TASK GOAL → Repeat each record below exactly, omitting whatever pictures appear in it.

GIVEN RECORDS →
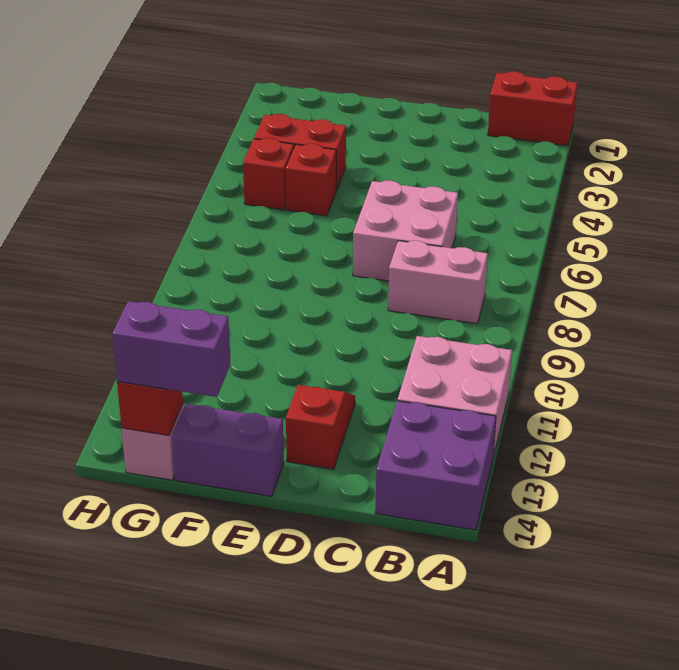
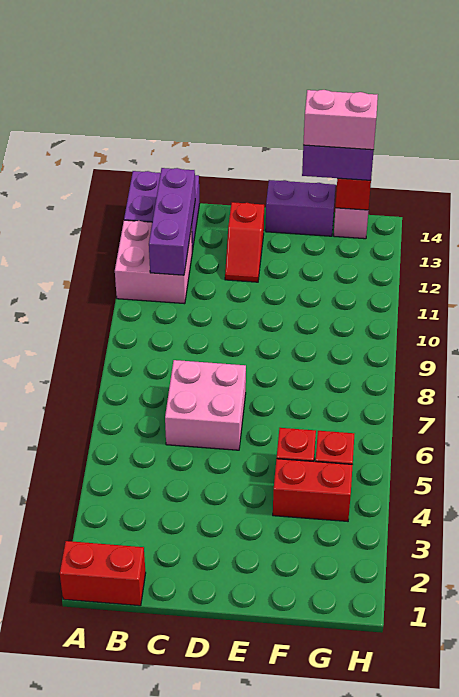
pink 1x2 brick [388,241,488,324] -> pink 1x2 brick moved to [303,90,378,150]
none -> purple 1x3 brick [149,168,195,275]

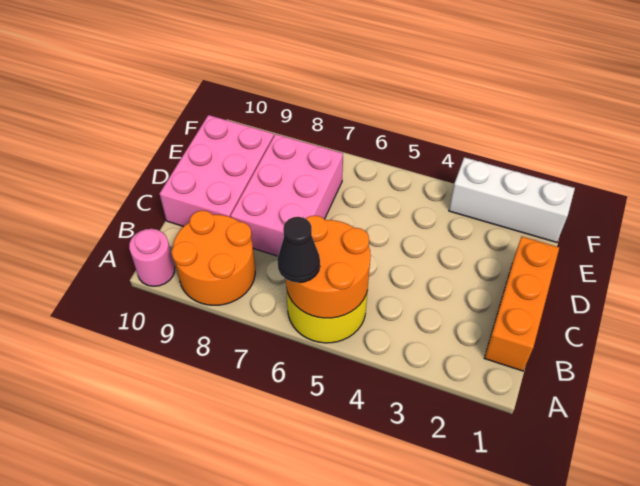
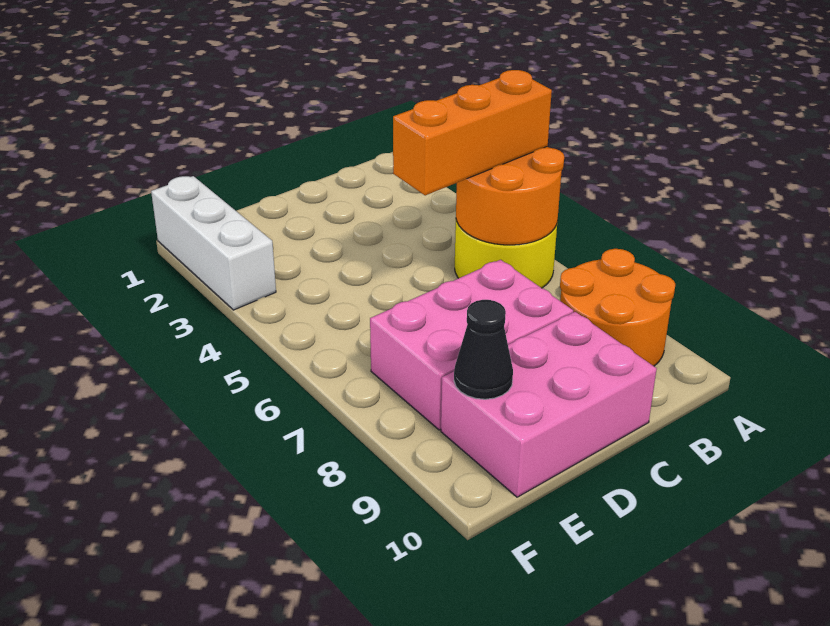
black 1x1 cone [277,217,320,283] -> black 1x1 cone moved to [454,300,513,399]
pink 1x1 round brick [129,229,175,286] -> none
orange 1x3 brick [484,237,559,371] -> orange 1x3 brick moved to [393,70,552,195]

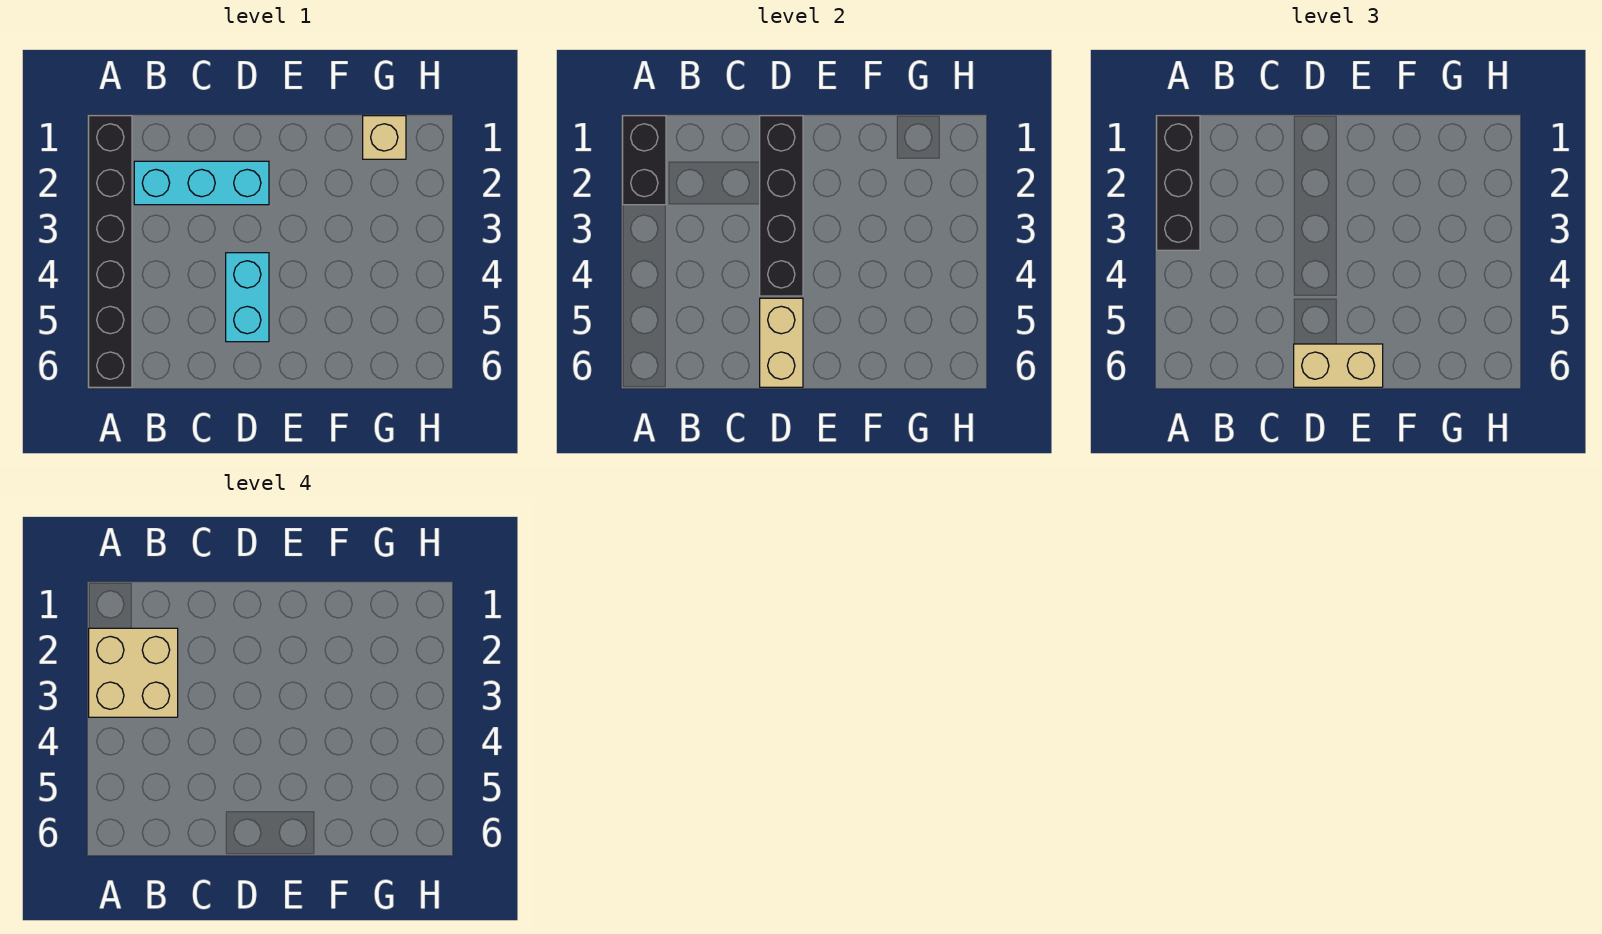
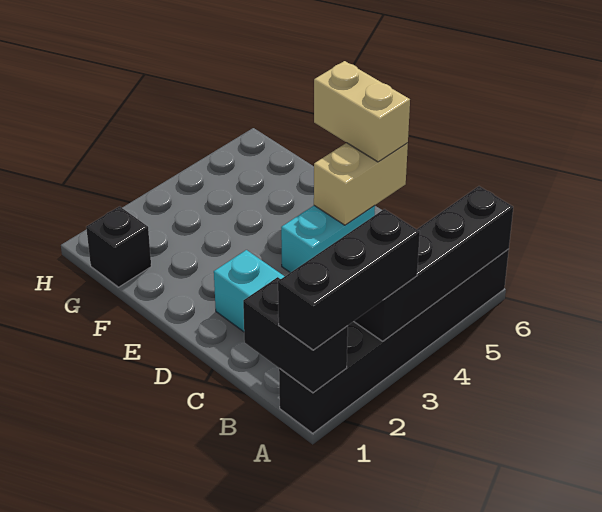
black 1x2 brick [623,116,666,205] -> black 1x2 brick turned to [243,277,348,393]
tan 2x2 brick [89,628,178,717] -> none
black 1x4 brick [760,116,803,296] -> black 1x4 brick moved to [354,186,513,341]
tan 1x1 brick [363,116,406,159] -> black 1x1 brick [86,206,151,287]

ANSWER SECTION →
pink 1x2 brick [388,241,488,324] -> pink 1x2 brick moved to [303,90,378,150]
none -> purple 1x3 brick [149,168,195,275]

black 1x1 cone [277,217,320,283] -> black 1x1 cone moved to [454,300,513,399]
pink 1x1 round brick [129,229,175,286] -> none
orange 1x3 brick [484,237,559,371] -> orange 1x3 brick moved to [393,70,552,195]

black 1x2 brick [623,116,666,205] -> black 1x2 brick turned to [243,277,348,393]
tan 2x2 brick [89,628,178,717] -> none
black 1x4 brick [760,116,803,296] -> black 1x4 brick moved to [354,186,513,341]
tan 1x1 brick [363,116,406,159] -> black 1x1 brick [86,206,151,287]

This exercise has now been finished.